Excluding images, repeat the data exactly as given.

▶ **DATA FOR THE TASK**:
···
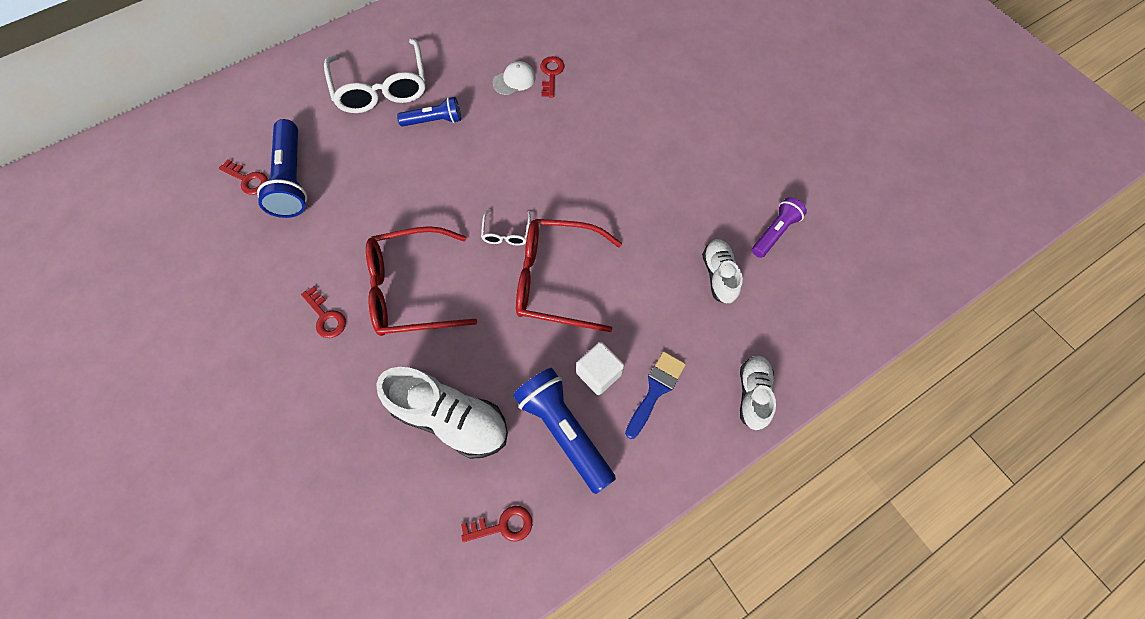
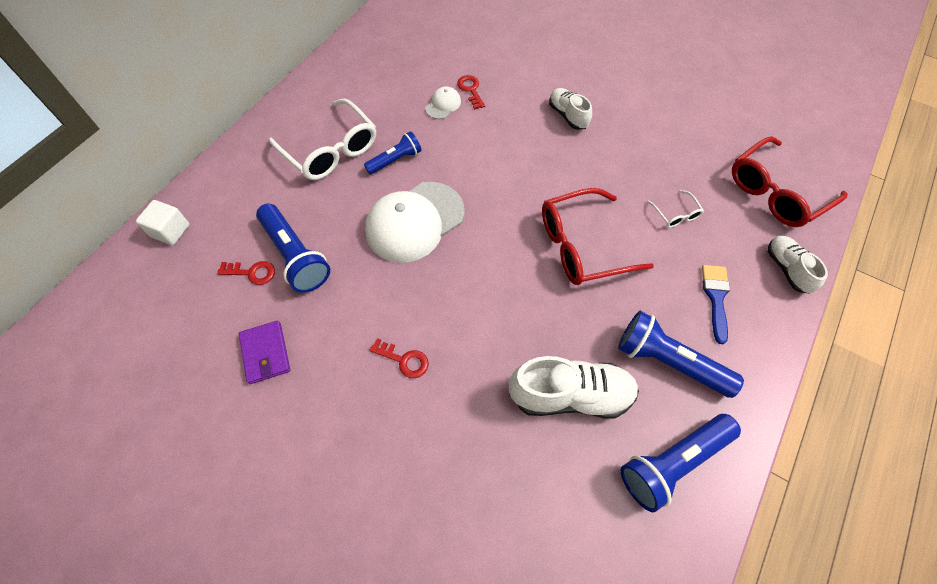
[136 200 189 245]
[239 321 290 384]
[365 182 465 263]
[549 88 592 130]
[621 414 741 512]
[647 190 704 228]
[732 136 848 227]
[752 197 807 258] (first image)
···
▶ **RESPONSE TO THIS TASK**:
[136 200 189 245]
[239 321 290 384]
[365 182 465 263]
[549 88 592 130]
[621 414 741 512]
[647 190 704 228]
[732 136 848 227]
[752 197 807 258] (first image)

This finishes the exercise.